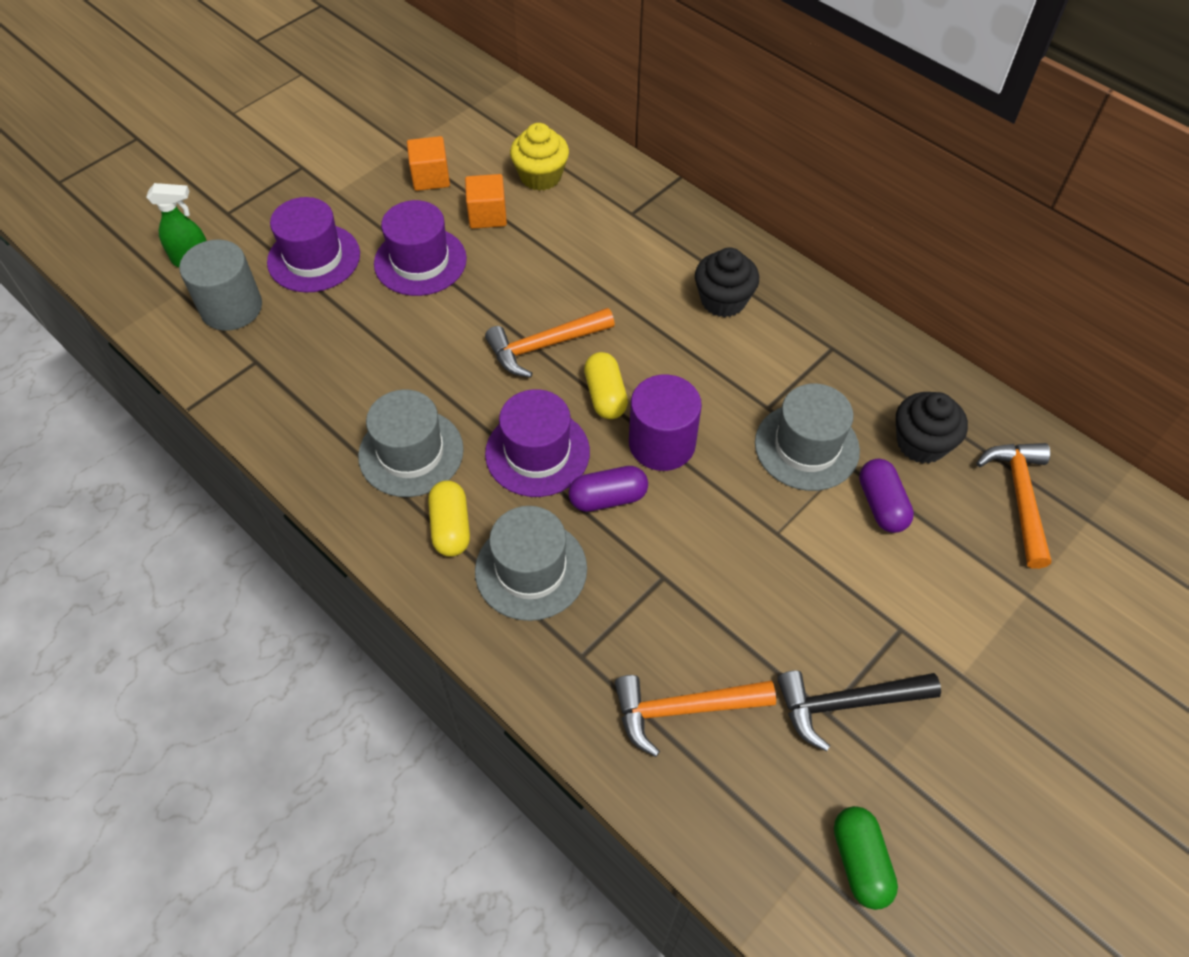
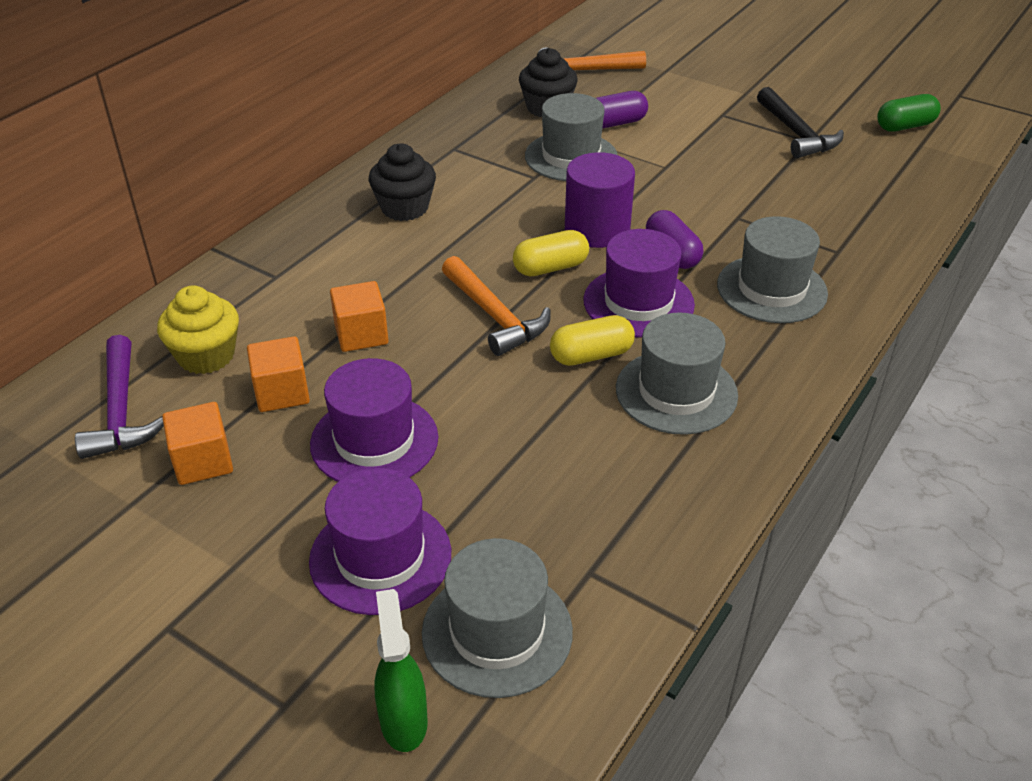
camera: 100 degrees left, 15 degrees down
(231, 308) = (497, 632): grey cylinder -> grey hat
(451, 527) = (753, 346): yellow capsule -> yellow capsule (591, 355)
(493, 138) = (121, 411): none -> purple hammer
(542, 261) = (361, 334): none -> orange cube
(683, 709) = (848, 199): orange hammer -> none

■ Task requirements:
Each line from the one holding "(451, 527) = (753, 346): yellow" to the end of the data above goes into the answer exactly as written, and no other line does.

■ Exercise result:
(451, 527) = (753, 346): yellow capsule -> yellow capsule (591, 355)
(493, 138) = (121, 411): none -> purple hammer
(542, 261) = (361, 334): none -> orange cube
(683, 709) = (848, 199): orange hammer -> none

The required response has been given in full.